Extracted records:

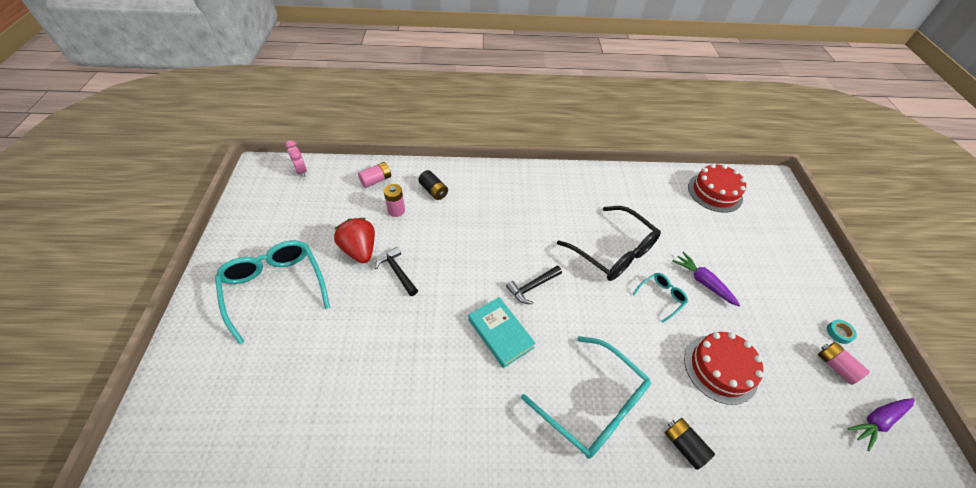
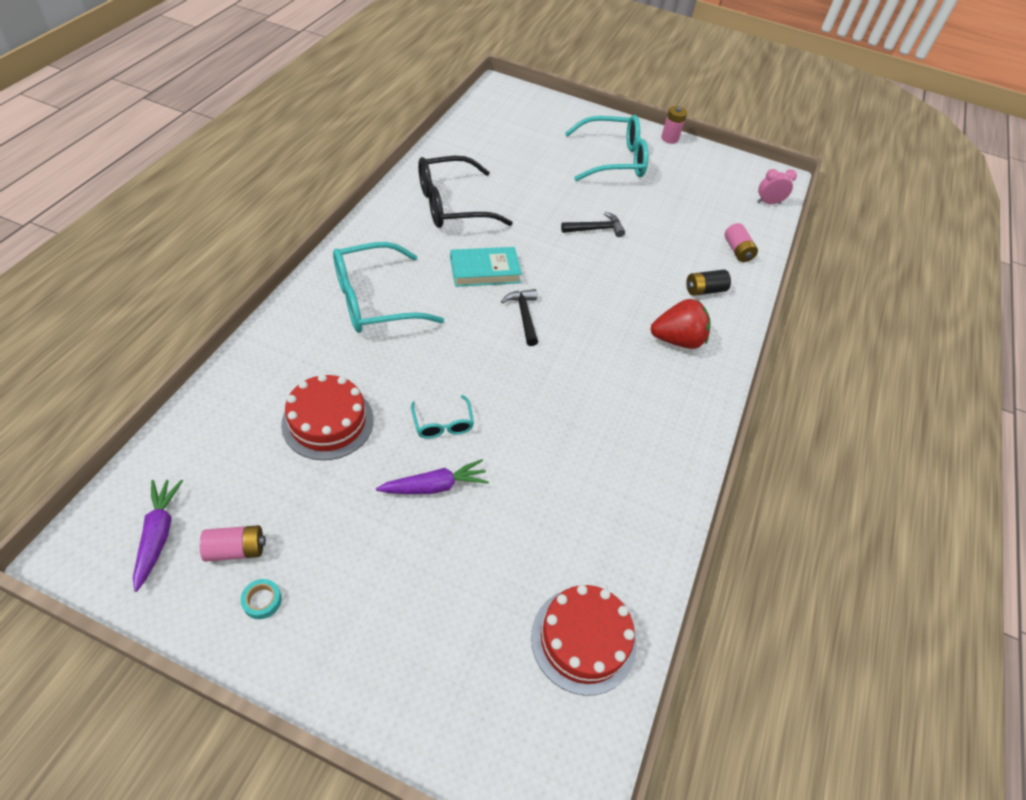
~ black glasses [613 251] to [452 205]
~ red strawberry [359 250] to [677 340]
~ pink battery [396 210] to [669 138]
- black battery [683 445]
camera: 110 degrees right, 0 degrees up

• DESCRIPTION OF THE TASK:
Exactly the lines from the one holding "to [677 340]" through the end of the records above are to be returned, and nothing else.

• OUTPUT OF THE EXERCISE:
~ red strawberry [359 250] to [677 340]
~ pink battery [396 210] to [669 138]
- black battery [683 445]
camera: 110 degrees right, 0 degrees up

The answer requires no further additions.